Instructions for the task: Work through the entries that follow and state how many lines contain the word "Bowlingkegel". Only the number is wanted.

Dataset content:
=== Section Start ===
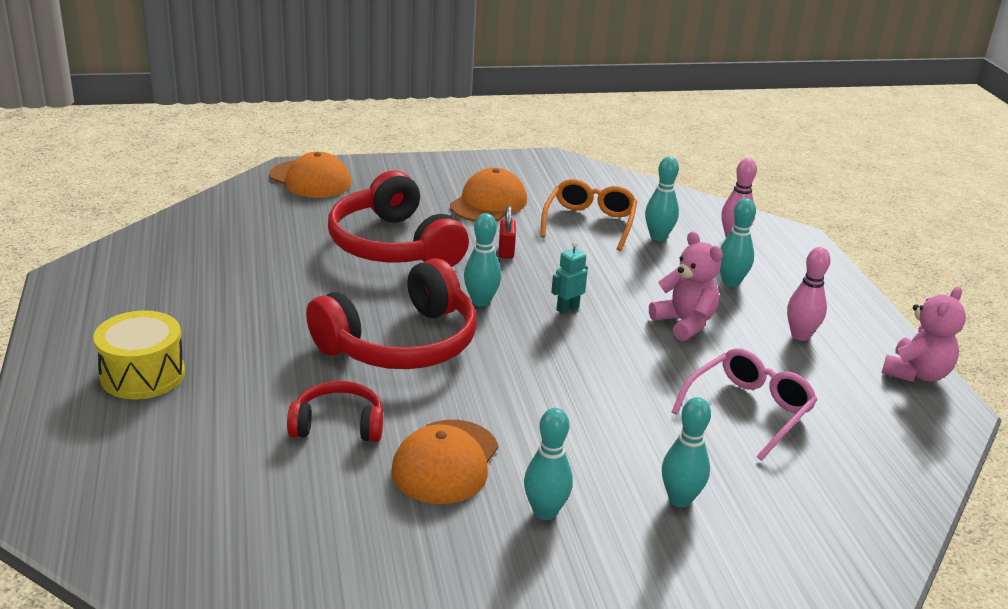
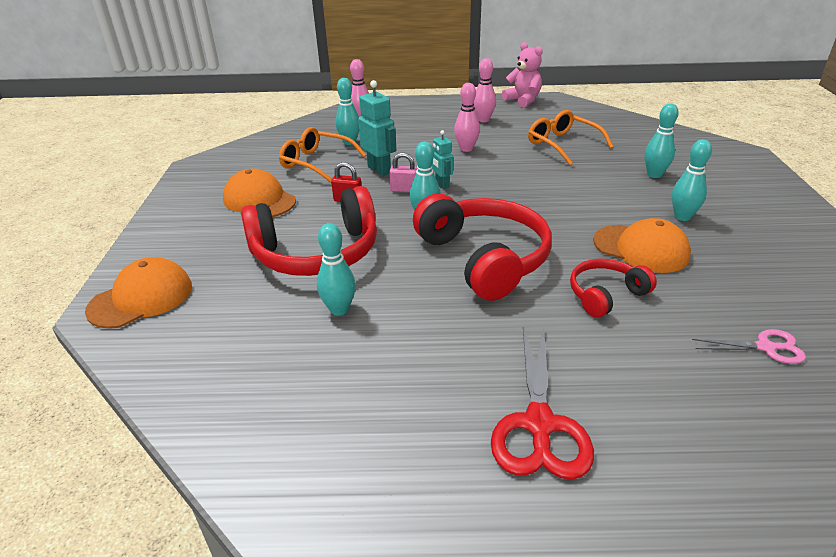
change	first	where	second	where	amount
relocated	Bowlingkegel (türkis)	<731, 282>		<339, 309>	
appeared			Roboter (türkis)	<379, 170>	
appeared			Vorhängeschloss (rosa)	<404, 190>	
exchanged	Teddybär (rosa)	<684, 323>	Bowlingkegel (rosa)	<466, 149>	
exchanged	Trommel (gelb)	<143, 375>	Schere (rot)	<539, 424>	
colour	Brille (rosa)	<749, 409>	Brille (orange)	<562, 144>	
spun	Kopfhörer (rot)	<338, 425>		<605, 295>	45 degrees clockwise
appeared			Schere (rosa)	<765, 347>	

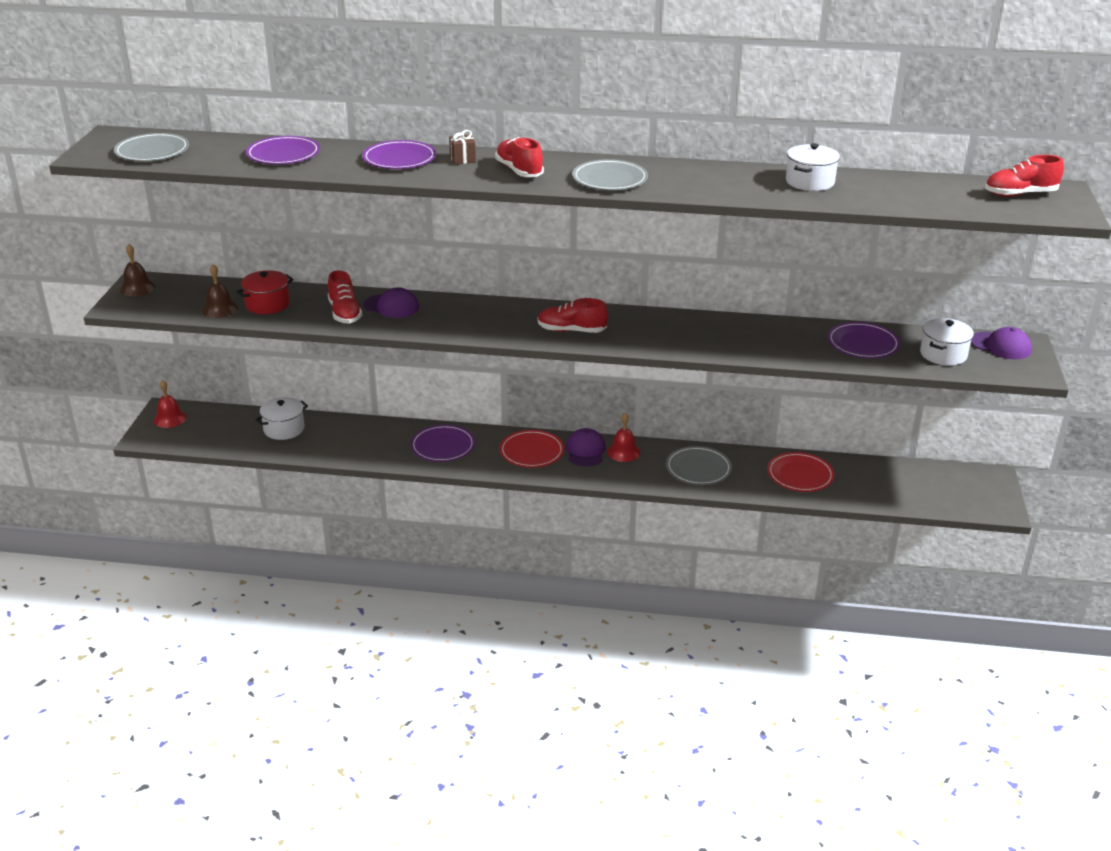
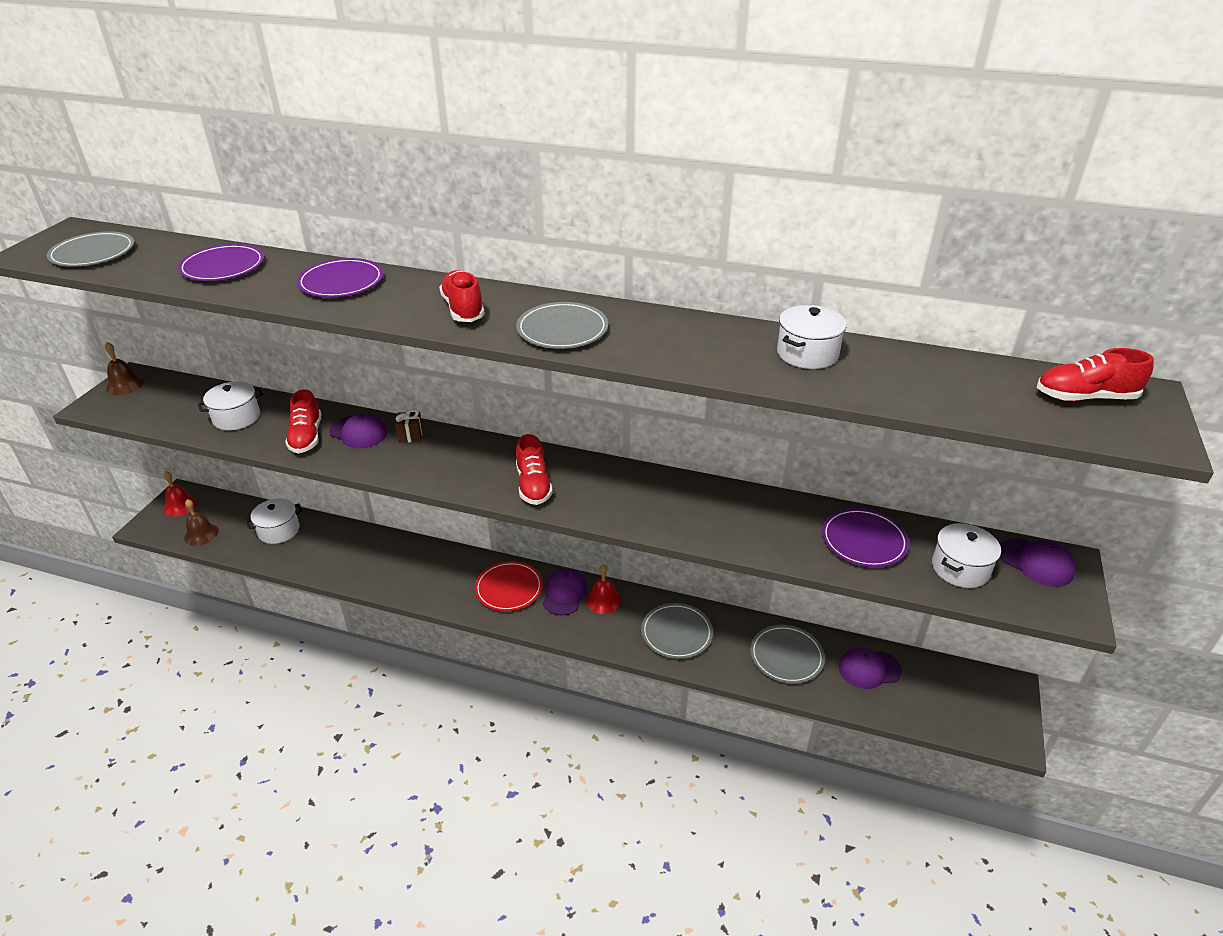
change	first	where	second	where	amount
relocated	Glocke (braun)	<220, 309>		<201, 534>	
colour	Kochtopf (rot)	<267, 304>	Kochtopf (weiß)	<236, 417>	
relocated	Geschenk (braun)	<462, 159>		<410, 435>	
spun	Schuh (rot)	<571, 331>		<533, 485>	120 degrees counterclockwise
colour	Teller (rot)	<800, 475>	Teller (grau)	<786, 656>	
appeared			Kappe (lila)	<869, 669>	
missing	Teller (lila)	<443, 446>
=== Section End ===
Result below: 2